[Scene difference descriptions]
*** Block opens ***

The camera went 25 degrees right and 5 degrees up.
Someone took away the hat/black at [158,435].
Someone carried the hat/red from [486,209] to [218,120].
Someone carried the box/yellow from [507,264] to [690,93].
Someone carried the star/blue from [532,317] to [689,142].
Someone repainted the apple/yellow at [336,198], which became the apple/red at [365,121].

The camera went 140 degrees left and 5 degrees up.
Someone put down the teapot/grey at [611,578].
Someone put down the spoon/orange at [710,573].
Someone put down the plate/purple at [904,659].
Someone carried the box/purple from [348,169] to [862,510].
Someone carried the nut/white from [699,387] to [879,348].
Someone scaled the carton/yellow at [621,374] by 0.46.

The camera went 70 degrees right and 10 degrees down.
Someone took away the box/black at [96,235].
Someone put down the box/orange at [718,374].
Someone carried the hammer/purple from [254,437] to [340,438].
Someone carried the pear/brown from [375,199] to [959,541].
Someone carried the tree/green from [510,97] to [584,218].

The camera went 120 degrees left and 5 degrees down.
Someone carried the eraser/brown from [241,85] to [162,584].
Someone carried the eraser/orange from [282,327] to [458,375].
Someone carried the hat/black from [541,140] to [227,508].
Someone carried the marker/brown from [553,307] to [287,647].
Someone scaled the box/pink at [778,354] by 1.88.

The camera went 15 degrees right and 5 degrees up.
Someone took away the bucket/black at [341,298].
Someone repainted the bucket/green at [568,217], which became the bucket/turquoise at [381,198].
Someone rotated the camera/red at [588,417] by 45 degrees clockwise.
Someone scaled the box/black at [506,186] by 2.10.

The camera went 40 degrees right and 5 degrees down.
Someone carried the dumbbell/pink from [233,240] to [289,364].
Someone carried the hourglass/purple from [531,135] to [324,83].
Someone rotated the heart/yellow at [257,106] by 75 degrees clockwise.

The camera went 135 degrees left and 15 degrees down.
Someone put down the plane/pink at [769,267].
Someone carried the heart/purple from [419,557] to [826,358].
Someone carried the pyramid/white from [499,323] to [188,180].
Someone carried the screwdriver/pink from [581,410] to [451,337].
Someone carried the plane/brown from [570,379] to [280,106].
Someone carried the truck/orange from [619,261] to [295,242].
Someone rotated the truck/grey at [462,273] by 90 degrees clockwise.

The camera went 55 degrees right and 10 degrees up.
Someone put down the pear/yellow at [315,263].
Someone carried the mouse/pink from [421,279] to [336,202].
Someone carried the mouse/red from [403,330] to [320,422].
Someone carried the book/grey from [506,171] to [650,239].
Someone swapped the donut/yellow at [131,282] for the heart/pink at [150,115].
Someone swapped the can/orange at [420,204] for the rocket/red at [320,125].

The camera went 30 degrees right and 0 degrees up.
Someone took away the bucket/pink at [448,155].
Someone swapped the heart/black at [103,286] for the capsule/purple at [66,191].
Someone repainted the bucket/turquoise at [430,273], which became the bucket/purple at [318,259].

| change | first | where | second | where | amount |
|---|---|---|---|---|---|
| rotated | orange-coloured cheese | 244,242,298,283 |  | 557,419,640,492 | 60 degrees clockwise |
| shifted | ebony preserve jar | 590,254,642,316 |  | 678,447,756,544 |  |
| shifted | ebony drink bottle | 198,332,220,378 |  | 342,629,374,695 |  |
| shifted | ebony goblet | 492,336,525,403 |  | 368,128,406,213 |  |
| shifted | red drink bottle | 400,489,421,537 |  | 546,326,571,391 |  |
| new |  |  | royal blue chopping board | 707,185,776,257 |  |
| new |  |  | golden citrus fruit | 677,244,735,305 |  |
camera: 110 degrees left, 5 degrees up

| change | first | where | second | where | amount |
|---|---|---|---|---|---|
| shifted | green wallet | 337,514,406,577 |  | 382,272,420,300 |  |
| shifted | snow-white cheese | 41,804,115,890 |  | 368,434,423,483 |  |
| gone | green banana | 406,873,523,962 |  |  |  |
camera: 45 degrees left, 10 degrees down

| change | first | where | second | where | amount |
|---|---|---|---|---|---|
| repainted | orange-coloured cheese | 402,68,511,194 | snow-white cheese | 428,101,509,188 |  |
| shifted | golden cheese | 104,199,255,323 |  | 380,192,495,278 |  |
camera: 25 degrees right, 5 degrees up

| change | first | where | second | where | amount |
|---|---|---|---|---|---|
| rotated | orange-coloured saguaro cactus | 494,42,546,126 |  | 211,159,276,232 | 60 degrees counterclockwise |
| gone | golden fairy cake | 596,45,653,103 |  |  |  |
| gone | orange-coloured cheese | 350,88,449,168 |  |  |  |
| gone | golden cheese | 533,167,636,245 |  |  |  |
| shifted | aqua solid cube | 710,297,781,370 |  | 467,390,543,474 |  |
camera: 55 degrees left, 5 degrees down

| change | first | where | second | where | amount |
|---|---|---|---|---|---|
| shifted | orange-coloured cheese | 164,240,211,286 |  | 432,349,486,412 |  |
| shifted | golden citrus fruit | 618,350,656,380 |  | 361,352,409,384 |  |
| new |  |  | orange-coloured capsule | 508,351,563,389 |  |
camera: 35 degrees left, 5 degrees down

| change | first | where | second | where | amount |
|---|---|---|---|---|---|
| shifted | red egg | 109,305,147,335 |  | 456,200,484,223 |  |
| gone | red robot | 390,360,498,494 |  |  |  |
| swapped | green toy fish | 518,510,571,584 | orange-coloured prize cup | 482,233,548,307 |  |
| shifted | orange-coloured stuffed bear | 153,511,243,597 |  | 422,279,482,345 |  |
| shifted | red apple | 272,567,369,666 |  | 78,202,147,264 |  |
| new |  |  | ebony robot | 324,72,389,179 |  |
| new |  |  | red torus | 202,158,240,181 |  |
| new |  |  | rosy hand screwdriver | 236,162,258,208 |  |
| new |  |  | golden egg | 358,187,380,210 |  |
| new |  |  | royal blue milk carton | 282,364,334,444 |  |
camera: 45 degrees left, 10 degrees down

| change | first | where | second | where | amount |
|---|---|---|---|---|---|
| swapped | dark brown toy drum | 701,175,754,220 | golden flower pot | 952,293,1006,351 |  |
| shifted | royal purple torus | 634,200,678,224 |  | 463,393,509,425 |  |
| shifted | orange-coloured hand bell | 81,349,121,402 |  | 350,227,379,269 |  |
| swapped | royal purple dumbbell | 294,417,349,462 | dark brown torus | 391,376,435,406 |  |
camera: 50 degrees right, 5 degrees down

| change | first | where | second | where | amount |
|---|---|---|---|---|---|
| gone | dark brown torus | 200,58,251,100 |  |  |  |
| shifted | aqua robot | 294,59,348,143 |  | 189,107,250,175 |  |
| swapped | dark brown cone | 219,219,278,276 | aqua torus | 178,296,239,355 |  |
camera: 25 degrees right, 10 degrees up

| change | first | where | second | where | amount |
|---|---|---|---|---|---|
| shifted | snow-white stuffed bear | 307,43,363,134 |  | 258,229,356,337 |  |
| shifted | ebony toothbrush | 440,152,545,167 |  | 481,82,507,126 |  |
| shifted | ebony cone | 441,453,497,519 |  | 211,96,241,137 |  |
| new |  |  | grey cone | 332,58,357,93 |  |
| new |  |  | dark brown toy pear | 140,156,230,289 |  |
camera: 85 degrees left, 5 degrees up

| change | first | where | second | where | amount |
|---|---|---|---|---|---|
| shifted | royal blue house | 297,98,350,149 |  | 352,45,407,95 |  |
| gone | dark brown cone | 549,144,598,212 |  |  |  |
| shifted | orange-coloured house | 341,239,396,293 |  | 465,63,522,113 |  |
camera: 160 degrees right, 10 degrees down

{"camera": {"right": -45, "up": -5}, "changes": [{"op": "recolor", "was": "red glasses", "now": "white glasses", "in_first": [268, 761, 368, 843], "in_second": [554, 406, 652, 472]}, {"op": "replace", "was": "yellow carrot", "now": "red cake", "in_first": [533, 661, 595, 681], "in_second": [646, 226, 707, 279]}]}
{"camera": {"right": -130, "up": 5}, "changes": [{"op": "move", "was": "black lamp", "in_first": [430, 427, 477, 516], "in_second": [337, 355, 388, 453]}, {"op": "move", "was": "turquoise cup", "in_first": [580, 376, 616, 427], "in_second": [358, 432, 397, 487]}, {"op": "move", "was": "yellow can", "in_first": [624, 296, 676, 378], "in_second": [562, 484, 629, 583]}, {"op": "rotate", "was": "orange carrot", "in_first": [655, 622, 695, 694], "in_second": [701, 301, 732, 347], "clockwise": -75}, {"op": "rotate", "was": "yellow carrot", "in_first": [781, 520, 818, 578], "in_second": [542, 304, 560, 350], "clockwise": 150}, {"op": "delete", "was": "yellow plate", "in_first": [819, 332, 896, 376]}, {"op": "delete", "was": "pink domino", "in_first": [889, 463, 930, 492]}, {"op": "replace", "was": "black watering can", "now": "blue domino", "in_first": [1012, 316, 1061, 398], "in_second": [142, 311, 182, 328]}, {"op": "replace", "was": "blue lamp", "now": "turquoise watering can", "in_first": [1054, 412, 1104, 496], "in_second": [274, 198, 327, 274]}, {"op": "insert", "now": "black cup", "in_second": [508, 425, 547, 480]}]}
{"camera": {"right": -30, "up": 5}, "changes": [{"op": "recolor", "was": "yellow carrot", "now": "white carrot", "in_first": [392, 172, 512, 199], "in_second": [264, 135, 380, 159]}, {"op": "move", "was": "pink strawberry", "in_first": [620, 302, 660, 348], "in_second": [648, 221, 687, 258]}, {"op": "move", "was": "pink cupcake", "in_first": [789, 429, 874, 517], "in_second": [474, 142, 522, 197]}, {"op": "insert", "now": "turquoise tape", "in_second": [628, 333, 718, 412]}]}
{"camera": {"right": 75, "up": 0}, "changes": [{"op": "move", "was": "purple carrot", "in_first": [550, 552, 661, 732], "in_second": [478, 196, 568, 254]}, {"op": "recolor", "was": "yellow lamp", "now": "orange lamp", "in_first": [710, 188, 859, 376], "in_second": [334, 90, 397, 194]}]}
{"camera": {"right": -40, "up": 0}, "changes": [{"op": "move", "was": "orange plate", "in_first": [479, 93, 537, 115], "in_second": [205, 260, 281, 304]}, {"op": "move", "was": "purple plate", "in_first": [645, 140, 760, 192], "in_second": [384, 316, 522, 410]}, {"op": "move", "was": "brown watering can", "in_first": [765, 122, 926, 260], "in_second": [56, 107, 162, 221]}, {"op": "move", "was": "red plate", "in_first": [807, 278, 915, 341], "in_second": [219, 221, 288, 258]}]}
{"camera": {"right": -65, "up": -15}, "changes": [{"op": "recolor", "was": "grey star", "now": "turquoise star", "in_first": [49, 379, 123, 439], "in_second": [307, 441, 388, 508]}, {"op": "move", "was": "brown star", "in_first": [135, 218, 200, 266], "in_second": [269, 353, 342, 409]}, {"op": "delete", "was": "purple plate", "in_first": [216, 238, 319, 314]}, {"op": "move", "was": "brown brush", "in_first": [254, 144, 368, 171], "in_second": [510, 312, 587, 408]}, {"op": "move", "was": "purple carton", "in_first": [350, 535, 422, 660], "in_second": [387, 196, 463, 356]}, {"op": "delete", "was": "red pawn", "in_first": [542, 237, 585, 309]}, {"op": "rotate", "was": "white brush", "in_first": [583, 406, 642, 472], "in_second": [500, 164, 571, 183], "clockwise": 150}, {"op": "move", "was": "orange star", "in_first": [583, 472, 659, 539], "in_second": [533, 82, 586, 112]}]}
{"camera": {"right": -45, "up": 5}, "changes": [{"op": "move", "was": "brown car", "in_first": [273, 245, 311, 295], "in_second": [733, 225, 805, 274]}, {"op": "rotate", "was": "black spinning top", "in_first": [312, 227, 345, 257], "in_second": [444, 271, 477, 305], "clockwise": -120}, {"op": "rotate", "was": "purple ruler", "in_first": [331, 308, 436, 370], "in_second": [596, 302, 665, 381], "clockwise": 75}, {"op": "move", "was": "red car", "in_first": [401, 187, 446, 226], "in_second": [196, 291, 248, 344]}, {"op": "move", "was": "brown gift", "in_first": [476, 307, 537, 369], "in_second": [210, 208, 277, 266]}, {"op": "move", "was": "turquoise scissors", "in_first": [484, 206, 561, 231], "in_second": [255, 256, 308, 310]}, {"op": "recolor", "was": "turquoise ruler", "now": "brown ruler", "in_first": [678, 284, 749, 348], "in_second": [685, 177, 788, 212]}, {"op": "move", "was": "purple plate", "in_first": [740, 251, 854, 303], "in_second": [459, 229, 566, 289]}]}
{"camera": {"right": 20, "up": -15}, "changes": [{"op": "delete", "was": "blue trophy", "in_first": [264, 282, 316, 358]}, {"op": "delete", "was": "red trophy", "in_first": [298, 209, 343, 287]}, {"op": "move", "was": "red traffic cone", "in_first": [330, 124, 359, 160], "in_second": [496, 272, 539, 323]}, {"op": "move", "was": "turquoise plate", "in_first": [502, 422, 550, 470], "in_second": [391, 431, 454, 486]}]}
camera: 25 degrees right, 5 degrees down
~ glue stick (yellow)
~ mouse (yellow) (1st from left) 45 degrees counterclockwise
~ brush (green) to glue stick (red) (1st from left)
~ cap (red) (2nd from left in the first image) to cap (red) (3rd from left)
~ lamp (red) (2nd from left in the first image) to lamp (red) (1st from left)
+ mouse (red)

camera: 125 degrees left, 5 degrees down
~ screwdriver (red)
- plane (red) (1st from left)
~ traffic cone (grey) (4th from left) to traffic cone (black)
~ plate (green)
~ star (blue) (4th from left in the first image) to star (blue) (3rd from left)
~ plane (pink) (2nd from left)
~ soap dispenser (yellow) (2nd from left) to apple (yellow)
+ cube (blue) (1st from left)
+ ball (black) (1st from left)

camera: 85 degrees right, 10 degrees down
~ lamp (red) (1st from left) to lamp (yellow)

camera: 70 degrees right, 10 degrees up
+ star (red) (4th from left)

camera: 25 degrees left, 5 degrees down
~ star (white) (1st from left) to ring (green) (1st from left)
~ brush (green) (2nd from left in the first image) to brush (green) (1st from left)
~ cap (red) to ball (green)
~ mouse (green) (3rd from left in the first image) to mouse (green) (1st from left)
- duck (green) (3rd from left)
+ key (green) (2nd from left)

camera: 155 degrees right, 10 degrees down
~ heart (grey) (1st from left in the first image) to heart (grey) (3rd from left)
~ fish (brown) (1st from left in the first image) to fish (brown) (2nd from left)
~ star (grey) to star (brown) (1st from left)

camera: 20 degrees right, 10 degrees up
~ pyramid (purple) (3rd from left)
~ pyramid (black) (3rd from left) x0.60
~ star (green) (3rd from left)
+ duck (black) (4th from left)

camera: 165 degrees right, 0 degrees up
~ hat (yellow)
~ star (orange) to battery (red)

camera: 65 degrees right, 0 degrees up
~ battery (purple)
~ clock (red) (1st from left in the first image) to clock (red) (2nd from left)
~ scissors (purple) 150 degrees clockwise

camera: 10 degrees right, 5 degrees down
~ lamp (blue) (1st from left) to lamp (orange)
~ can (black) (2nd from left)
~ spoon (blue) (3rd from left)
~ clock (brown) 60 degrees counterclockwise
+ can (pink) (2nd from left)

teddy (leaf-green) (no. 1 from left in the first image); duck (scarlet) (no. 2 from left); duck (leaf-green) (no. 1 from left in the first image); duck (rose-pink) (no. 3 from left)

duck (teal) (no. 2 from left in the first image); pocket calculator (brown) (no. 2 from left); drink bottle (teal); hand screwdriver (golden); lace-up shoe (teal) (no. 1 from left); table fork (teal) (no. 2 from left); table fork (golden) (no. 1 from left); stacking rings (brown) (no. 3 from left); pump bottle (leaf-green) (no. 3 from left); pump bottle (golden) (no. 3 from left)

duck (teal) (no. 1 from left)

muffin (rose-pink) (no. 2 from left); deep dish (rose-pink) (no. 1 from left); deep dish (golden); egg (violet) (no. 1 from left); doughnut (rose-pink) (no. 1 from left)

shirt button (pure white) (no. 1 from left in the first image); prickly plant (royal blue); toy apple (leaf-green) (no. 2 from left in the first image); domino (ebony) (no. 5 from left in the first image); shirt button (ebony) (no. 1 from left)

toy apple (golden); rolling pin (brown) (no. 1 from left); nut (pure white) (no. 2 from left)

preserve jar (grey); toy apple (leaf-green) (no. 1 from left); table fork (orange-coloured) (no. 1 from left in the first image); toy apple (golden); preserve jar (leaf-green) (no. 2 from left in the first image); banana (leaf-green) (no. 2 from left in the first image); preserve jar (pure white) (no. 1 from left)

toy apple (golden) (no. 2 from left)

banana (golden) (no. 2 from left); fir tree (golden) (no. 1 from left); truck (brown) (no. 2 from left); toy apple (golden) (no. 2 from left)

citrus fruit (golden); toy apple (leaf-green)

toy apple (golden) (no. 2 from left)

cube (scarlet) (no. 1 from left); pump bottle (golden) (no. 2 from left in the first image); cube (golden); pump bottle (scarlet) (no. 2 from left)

*** Block closes ***

Review the preceding data and report every line that includes the string "stick".

## [Response]
~ glue stick (yellow)
~ brush (green) to glue stick (red) (1st from left)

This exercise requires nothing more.